**TASK DIRECTIONS**
Your answer must be the lines from the one containing "[(35,486),(0,485),(0,532),(35,534),(35,486)]" through the last line below, copied exactly, with no pictures.

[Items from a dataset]
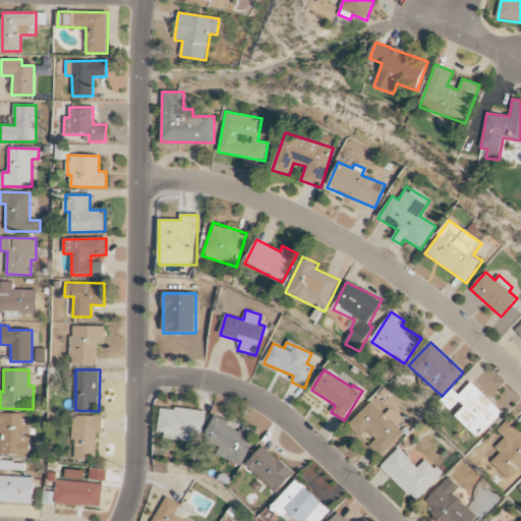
[(503,413),(471,382),(458,395),(452,389),(440,401),(450,410),(458,401),(464,407),(455,416),(478,439),(503,413)]
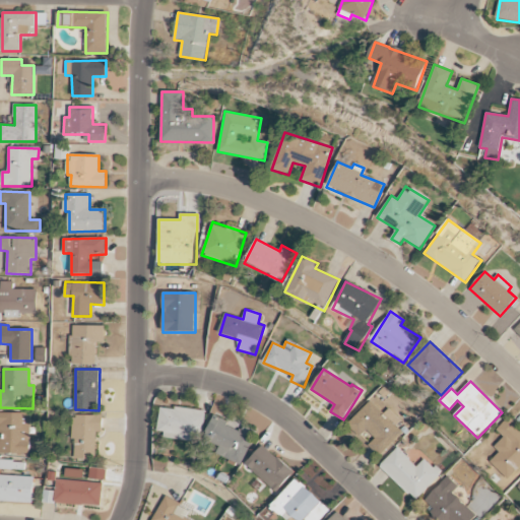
[(384,413),(370,401),(347,425),(362,438),(368,432),(375,439),(369,446),(381,457),(403,433),(395,425),(400,420),(388,408),(384,413)]
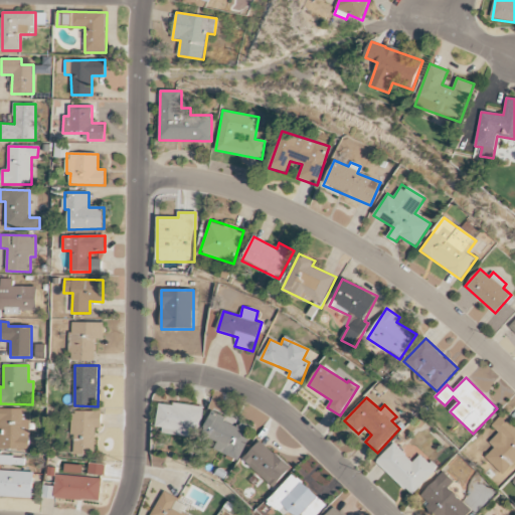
[(202,407),(160,402),(157,427),(163,427),(163,434),(199,437),(202,407)]
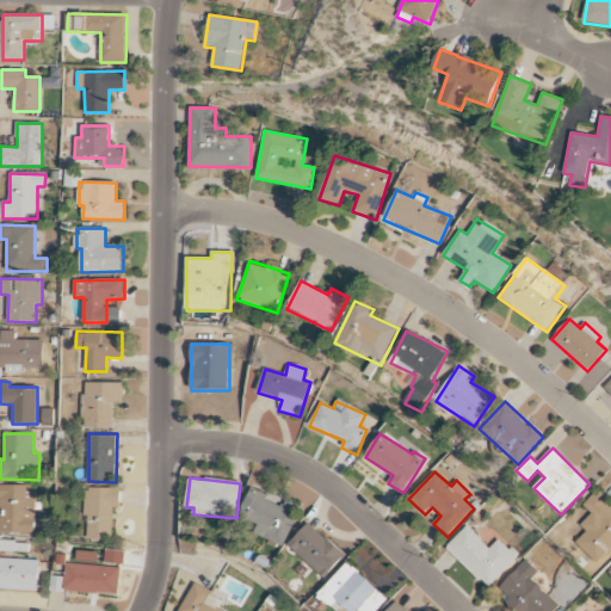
[(35,486),(0,485),(0,532),(35,534),(35,486)]
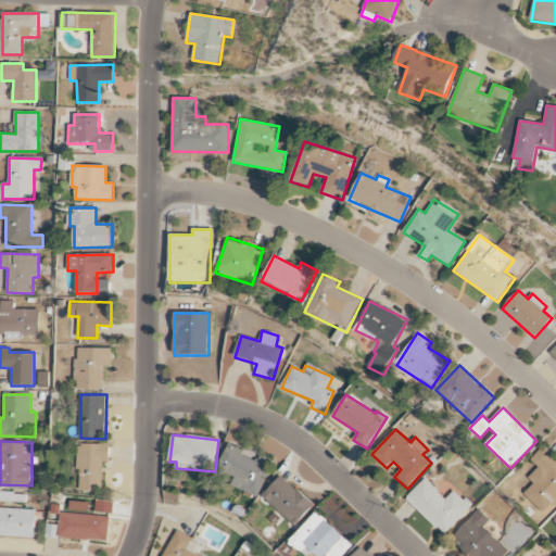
[(110,444),(79,444),(78,490),(96,491),(96,481),(104,481),(104,463),(110,463),(110,444)]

**OUTPUT FOR THIS EXERCISE**
[(35,486),(0,485),(0,532),(35,534),(35,486)]
[(110,444),(79,444),(78,490),(96,491),(96,481),(104,481),(104,463),(110,463),(110,444)]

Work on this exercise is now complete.